> _Work required_: Reproduce word for word, from the entries below, the line with "- moved: pink zolegukuk 210 371 to 772 303", the line with "- resized: black", and every line between them, and nothing more.
━━━ Task data
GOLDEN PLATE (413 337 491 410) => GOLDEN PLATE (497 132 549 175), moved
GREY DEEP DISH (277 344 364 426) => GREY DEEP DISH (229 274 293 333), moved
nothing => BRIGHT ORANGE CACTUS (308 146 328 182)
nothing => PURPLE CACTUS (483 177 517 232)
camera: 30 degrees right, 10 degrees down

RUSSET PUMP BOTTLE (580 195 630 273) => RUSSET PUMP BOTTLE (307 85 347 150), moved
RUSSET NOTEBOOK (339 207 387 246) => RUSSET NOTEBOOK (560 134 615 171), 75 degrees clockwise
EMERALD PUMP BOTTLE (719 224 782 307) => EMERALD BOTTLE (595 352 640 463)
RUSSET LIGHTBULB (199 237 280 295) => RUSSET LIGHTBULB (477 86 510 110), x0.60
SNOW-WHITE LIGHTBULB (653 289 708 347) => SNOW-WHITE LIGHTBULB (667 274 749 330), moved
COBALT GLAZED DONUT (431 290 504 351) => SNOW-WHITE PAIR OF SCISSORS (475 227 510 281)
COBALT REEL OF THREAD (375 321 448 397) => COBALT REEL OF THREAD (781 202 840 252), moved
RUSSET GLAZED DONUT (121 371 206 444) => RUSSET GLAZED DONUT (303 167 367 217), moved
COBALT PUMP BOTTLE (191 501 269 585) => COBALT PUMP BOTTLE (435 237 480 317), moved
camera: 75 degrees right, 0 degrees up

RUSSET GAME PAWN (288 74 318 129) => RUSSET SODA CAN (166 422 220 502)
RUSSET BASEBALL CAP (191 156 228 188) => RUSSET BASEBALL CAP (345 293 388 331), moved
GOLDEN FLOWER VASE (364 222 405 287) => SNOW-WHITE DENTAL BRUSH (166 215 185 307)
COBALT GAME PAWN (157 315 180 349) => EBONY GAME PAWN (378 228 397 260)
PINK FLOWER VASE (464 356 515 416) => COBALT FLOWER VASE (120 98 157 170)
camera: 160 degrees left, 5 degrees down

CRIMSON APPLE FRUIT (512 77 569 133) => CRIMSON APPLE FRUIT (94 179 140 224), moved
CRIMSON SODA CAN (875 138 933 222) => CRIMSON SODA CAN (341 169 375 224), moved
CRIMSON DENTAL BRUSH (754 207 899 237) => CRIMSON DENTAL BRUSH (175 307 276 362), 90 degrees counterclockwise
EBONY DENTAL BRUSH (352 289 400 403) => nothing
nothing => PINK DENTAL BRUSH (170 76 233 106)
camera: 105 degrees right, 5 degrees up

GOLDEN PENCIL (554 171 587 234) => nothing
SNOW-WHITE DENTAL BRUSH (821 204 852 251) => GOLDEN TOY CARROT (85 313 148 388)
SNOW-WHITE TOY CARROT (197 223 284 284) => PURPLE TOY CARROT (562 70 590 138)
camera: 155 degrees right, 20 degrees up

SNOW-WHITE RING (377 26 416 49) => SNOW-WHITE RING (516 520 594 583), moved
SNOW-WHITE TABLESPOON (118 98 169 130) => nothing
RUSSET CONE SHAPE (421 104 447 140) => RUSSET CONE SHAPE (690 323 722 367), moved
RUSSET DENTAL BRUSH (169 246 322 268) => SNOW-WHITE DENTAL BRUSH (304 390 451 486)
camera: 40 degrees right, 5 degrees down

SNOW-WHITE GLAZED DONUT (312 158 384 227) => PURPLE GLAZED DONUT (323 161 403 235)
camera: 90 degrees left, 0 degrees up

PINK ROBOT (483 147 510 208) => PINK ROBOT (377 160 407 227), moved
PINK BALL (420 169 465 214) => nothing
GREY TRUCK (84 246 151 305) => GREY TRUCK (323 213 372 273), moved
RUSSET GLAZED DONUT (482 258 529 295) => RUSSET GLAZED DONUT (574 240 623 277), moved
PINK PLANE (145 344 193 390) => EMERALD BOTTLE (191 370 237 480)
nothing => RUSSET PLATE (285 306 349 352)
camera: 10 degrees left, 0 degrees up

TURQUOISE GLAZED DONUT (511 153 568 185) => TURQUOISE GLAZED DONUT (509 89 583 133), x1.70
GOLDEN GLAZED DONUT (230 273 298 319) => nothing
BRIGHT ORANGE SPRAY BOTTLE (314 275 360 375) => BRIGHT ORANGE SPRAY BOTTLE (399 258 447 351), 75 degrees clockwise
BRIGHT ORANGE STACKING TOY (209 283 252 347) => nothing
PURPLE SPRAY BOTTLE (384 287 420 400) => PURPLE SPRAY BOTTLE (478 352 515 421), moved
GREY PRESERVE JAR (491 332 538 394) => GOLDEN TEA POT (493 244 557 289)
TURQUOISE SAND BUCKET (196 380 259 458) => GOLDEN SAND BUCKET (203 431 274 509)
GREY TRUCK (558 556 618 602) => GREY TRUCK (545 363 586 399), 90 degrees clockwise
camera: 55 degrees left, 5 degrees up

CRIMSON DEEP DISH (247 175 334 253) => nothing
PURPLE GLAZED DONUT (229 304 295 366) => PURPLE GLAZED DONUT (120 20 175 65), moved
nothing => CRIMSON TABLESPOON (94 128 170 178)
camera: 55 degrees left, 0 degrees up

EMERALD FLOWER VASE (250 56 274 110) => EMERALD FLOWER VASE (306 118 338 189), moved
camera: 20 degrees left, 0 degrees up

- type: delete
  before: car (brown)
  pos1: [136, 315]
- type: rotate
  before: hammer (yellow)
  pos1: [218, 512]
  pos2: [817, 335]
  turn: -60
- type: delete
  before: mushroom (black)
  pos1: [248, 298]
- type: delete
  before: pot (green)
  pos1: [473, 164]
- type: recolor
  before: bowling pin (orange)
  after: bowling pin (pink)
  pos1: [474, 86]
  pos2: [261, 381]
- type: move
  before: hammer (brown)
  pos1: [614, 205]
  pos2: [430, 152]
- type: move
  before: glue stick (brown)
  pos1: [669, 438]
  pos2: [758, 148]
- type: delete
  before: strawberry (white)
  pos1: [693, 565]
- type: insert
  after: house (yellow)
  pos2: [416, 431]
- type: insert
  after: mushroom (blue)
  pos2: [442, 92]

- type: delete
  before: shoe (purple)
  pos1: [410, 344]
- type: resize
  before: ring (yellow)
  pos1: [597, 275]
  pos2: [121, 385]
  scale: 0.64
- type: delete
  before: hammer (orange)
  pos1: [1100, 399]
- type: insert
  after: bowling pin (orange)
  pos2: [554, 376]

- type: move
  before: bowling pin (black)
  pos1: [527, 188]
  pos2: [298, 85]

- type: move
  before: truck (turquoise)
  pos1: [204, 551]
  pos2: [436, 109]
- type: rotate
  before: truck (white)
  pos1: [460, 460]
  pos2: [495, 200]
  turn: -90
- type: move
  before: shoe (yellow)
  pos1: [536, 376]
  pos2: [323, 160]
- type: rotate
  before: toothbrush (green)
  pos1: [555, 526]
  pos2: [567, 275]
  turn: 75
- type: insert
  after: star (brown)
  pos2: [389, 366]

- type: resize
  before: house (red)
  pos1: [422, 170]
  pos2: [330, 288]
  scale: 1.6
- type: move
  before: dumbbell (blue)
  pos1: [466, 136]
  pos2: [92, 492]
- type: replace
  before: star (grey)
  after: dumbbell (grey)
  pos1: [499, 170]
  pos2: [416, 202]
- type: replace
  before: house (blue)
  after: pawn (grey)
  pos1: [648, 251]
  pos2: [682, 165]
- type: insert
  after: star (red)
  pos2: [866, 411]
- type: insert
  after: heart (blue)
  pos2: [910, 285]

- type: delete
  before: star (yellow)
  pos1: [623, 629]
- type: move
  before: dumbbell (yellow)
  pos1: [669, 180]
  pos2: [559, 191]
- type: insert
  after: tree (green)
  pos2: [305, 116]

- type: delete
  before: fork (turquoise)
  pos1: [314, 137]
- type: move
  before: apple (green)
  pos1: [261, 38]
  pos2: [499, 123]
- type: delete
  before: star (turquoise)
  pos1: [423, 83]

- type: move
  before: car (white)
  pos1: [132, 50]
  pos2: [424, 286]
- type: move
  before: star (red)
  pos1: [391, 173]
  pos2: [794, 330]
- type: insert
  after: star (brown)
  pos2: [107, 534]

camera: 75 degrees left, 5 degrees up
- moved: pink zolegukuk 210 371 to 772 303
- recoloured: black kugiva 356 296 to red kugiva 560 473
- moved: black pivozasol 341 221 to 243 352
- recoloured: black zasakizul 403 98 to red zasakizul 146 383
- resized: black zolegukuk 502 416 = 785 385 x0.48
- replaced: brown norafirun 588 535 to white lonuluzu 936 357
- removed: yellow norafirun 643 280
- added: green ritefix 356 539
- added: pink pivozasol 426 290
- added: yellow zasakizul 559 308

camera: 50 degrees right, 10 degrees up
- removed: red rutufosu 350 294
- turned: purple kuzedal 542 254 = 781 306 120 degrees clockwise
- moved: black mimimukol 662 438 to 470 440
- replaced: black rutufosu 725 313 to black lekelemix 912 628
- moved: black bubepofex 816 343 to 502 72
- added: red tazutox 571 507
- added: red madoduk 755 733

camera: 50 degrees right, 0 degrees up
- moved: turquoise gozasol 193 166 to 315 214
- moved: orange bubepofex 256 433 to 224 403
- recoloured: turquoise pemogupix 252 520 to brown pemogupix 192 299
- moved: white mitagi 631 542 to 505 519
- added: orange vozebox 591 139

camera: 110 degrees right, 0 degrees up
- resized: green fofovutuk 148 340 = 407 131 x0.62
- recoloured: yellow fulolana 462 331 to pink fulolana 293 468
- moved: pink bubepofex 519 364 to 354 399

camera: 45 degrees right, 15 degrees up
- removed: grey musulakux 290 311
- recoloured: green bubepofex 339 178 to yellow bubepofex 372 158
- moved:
━━━━━━
> _Result_:
- moved: pink zolegukuk 210 371 to 772 303
- recoloured: black kugiva 356 296 to red kugiva 560 473
- moved: black pivozasol 341 221 to 243 352
- recoloured: black zasakizul 403 98 to red zasakizul 146 383
- resized: black zolegukuk 502 416 = 785 385 x0.48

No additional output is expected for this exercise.